SHORT PROBLEM: Pick out every line in the listing below that contains the string "with", and copy each of those lines in full. Letter case counts when matching.

RECORDS SUPPLIED:
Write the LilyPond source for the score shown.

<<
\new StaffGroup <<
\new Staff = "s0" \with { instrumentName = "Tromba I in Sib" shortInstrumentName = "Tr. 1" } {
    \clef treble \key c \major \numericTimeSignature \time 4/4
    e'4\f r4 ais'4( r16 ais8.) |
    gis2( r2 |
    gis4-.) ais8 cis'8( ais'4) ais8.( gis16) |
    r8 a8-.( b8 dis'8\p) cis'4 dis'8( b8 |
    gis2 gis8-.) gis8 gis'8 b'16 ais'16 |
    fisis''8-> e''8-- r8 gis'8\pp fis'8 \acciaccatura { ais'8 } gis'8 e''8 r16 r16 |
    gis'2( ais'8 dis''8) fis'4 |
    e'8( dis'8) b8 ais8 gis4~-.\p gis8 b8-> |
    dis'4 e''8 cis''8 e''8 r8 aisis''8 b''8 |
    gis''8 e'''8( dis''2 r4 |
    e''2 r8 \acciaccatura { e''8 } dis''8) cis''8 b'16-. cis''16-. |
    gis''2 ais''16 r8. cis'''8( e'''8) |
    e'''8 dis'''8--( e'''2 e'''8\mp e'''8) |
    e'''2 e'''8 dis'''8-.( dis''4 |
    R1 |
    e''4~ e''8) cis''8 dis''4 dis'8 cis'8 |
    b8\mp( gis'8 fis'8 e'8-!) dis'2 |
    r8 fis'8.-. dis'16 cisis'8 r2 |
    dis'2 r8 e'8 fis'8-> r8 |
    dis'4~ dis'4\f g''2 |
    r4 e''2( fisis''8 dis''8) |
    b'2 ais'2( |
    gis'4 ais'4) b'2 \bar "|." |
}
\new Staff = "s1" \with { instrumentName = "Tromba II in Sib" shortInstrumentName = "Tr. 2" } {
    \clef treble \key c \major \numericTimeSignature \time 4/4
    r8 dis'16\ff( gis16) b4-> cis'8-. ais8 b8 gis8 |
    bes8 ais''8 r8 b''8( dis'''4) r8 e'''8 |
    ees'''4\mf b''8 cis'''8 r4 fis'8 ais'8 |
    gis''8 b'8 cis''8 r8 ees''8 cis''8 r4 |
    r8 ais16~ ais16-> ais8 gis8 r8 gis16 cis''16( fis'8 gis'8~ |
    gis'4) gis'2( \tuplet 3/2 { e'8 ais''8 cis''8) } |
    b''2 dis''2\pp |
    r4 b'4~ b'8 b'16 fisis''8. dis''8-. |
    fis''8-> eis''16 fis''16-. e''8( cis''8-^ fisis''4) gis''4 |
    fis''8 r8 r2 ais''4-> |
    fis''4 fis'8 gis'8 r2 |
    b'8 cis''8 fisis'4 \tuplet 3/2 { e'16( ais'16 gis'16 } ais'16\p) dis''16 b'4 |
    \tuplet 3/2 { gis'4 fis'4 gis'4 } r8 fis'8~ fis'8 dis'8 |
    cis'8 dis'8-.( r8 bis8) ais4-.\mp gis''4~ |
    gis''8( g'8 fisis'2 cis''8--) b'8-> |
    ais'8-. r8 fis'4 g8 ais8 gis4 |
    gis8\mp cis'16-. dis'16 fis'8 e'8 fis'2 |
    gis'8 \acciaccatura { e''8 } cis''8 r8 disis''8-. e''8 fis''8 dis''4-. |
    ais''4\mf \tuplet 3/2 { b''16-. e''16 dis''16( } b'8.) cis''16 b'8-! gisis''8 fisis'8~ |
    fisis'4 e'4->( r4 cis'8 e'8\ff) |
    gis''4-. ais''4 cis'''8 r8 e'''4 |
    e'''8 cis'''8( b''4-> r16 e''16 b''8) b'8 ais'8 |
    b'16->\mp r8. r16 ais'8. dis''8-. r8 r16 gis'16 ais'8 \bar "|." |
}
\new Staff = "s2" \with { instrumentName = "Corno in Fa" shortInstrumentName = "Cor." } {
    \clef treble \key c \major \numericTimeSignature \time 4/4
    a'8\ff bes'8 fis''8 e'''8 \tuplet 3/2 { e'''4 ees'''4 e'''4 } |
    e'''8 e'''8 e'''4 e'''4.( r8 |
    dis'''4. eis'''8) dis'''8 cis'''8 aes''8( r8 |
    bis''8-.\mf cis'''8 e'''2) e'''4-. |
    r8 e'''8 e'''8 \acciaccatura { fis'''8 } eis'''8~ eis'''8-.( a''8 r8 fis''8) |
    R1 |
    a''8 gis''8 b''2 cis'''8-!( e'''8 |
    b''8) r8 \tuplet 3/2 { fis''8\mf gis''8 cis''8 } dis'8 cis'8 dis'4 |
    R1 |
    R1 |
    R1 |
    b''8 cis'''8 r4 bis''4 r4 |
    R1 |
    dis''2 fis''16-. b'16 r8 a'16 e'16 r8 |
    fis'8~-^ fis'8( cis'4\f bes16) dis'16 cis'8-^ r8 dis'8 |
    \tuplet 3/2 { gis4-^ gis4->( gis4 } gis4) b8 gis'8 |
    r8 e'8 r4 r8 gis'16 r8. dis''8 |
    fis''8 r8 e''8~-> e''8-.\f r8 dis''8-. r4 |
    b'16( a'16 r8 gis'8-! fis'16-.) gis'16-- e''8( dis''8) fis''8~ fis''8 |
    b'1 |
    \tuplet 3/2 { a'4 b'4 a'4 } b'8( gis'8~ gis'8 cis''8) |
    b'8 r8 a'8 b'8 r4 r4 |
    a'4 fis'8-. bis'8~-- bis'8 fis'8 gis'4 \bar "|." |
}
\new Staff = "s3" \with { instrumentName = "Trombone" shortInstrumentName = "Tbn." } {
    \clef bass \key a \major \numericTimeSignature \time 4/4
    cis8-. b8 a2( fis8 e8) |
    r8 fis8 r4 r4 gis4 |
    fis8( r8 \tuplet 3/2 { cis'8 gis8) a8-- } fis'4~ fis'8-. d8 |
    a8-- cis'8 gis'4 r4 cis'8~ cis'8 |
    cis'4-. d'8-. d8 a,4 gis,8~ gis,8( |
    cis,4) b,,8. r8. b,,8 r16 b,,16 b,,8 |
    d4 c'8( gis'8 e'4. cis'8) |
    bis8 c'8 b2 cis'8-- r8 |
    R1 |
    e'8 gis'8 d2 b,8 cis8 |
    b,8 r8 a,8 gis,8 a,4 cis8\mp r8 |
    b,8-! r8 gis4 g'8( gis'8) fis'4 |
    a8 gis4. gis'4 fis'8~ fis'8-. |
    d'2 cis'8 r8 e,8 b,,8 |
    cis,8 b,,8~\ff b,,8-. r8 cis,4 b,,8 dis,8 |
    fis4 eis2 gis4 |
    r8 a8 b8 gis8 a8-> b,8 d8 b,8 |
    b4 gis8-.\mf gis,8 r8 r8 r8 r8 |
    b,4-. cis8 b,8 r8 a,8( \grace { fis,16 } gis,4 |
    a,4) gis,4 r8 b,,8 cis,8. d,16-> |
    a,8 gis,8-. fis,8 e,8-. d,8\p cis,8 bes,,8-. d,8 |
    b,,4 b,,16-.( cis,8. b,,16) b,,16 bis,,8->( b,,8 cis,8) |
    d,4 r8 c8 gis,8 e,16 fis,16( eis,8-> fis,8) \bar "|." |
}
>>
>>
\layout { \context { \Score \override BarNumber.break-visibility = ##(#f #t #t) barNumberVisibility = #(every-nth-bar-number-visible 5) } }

TASK ANSWER:
\new Staff = "s0" \with { instrumentName = "Tromba I in Sib" shortInstrumentName = "Tr. 1" } {
\new Staff = "s1" \with { instrumentName = "Tromba II in Sib" shortInstrumentName = "Tr. 2" } {
\new Staff = "s2" \with { instrumentName = "Corno in Fa" shortInstrumentName = "Cor." } {
\new Staff = "s3" \with { instrumentName = "Trombone" shortInstrumentName = "Tbn." } {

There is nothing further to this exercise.